■ **What to produce**:
After locating "D2: diode (A" in the listing below, copy that line and each one after it exactly, ending with the line that has "D7: LED (A N_12, K".

■ **The input**:
......

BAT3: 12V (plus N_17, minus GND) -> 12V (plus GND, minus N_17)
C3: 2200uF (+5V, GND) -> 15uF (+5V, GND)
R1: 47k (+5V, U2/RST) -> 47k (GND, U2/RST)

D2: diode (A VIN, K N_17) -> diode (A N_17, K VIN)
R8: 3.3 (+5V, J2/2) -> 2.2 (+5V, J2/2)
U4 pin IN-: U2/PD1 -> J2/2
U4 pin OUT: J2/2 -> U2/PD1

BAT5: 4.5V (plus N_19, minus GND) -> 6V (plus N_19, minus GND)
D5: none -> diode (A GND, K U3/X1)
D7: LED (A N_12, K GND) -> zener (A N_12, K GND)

......

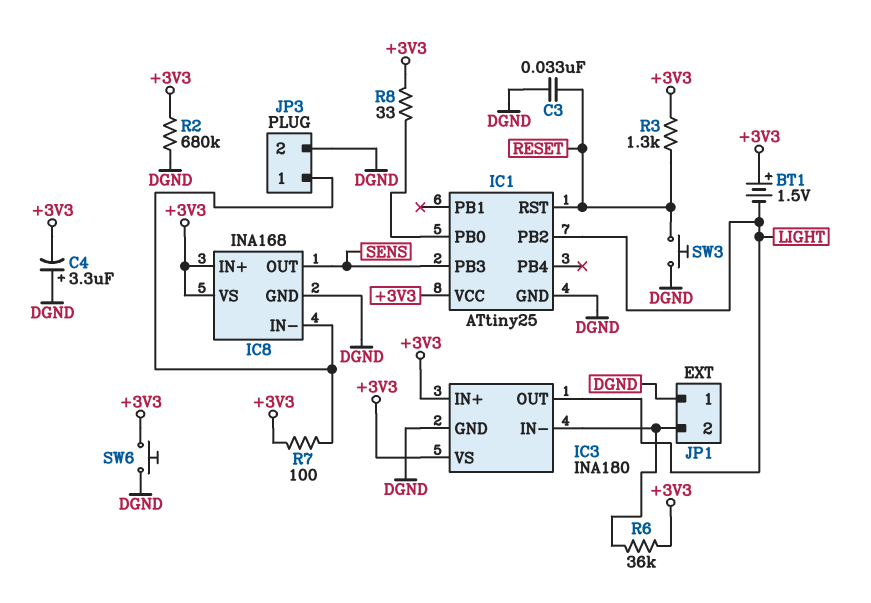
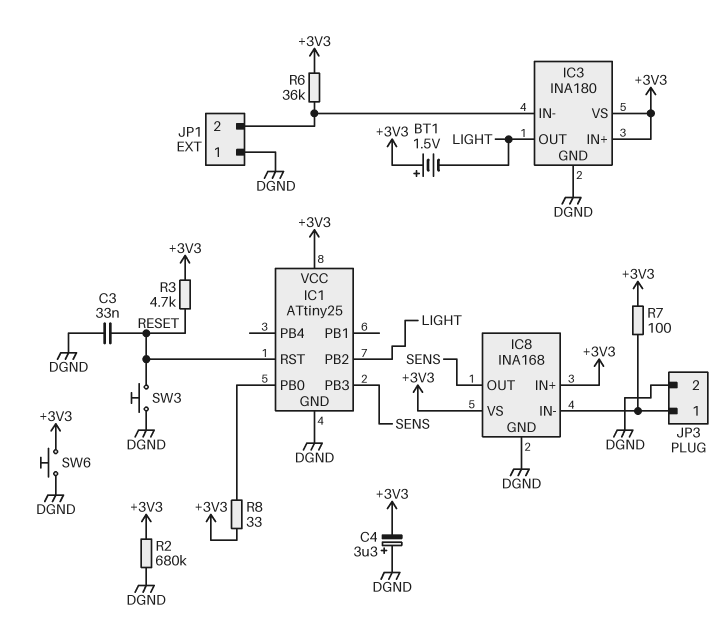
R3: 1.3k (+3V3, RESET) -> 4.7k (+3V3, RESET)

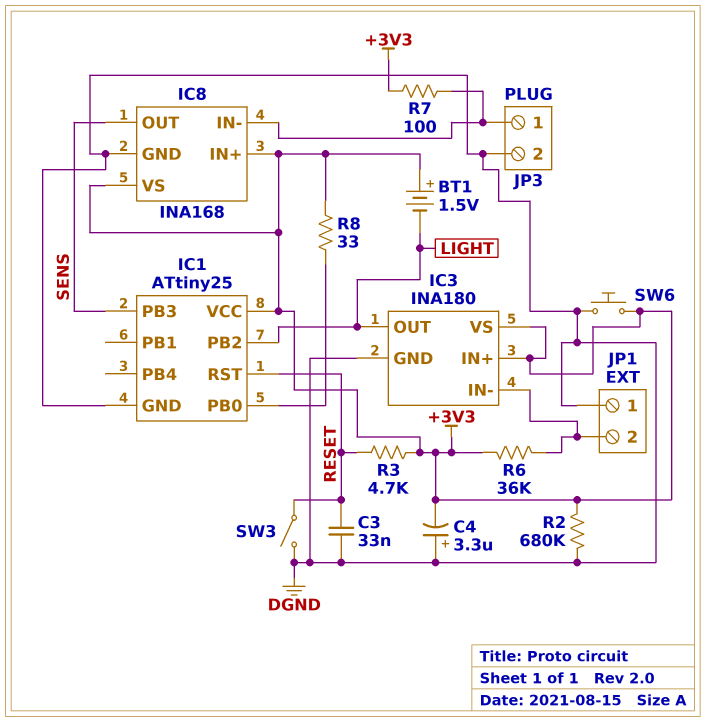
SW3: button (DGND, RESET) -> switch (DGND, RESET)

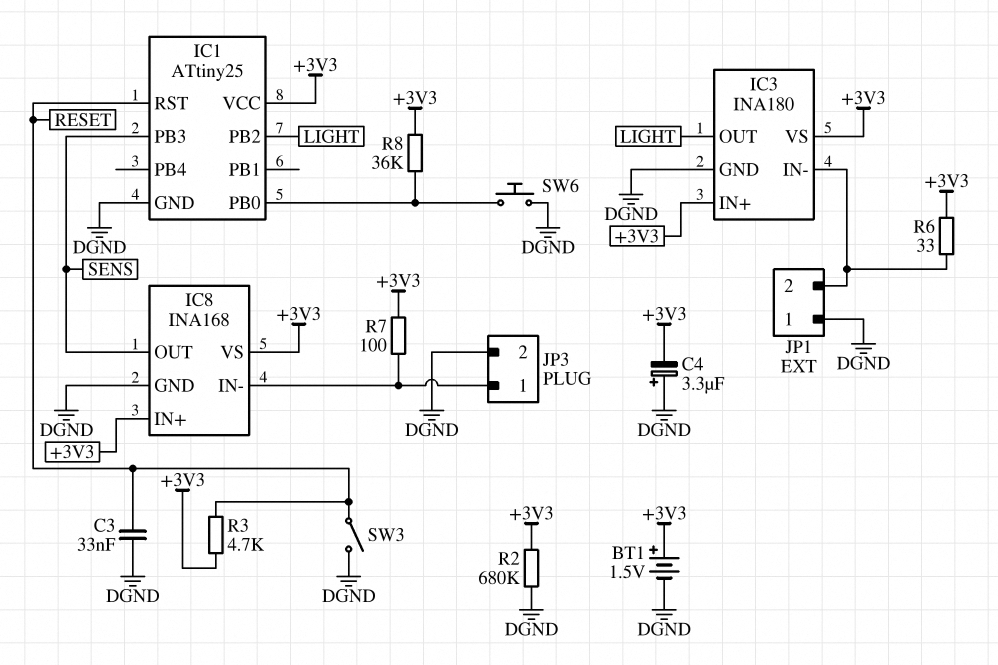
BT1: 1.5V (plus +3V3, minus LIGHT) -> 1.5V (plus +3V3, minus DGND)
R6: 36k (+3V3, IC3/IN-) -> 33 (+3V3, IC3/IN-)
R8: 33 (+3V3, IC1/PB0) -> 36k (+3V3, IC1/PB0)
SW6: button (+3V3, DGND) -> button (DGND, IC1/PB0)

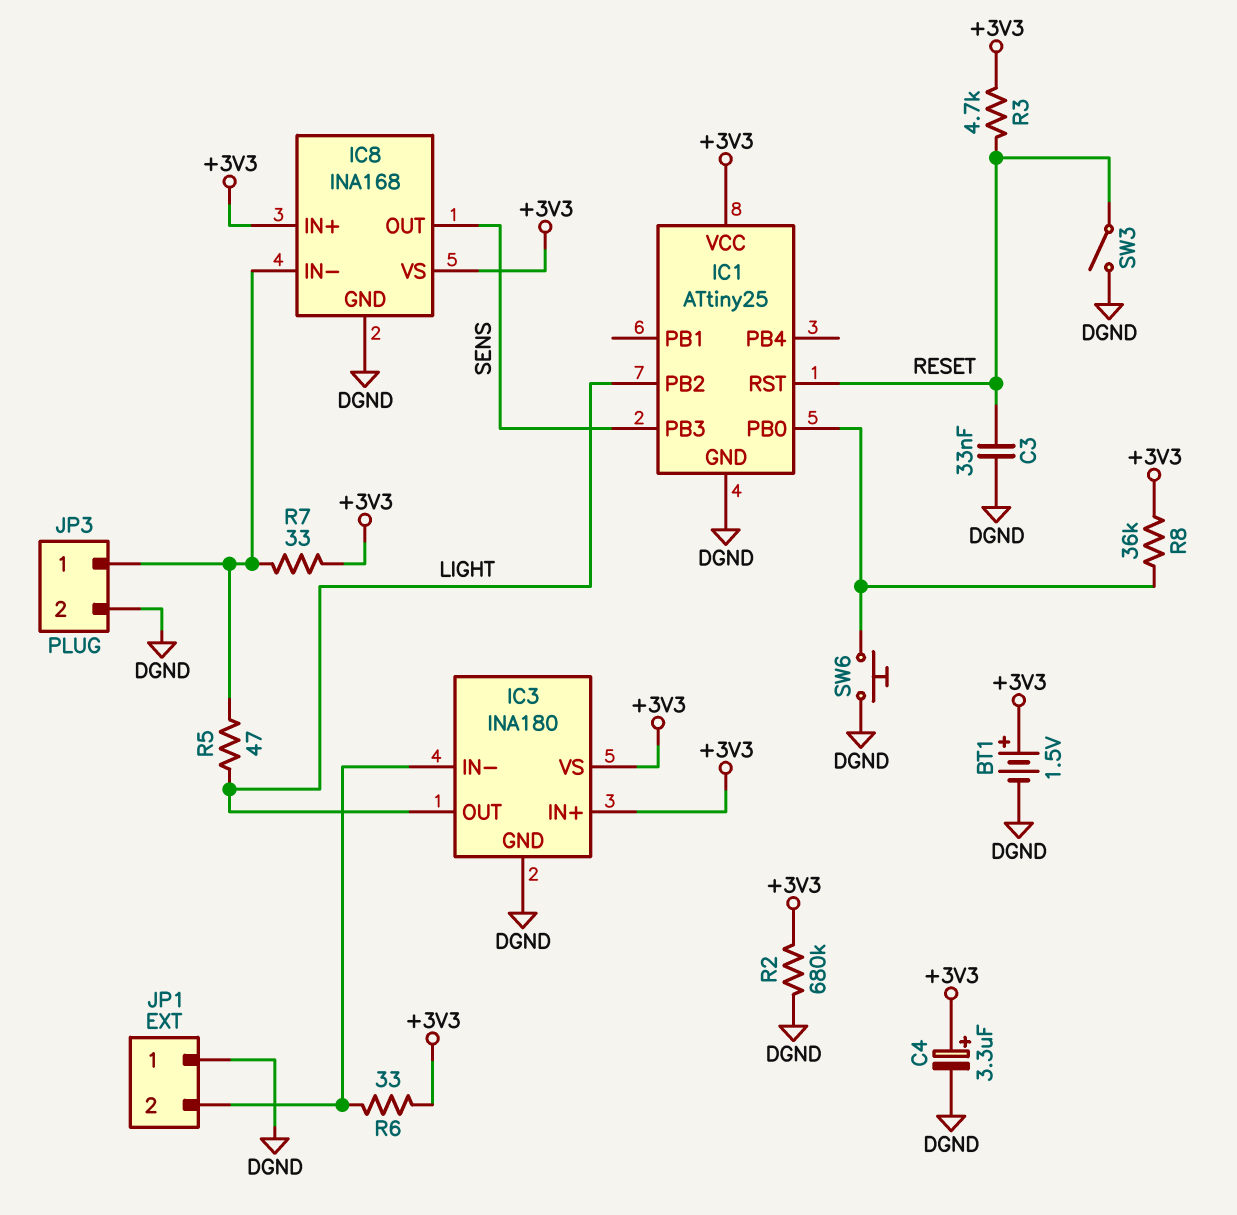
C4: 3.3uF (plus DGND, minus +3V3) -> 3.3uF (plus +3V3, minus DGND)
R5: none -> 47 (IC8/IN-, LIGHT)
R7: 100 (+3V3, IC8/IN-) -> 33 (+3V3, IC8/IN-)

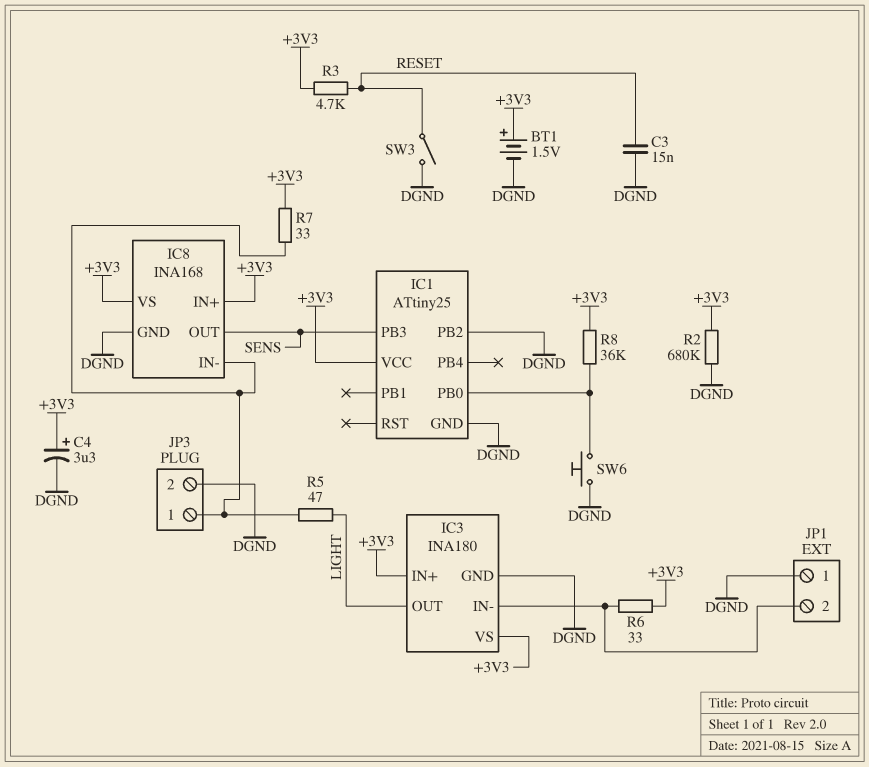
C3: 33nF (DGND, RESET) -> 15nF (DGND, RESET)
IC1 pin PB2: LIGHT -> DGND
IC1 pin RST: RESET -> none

......

■ **Response area**:
D2: diode (A VIN, K N_17) -> diode (A N_17, K VIN)
R8: 3.3 (+5V, J2/2) -> 2.2 (+5V, J2/2)
U4 pin IN-: U2/PD1 -> J2/2
U4 pin OUT: J2/2 -> U2/PD1

BAT5: 4.5V (plus N_19, minus GND) -> 6V (plus N_19, minus GND)
D5: none -> diode (A GND, K U3/X1)
D7: LED (A N_12, K GND) -> zener (A N_12, K GND)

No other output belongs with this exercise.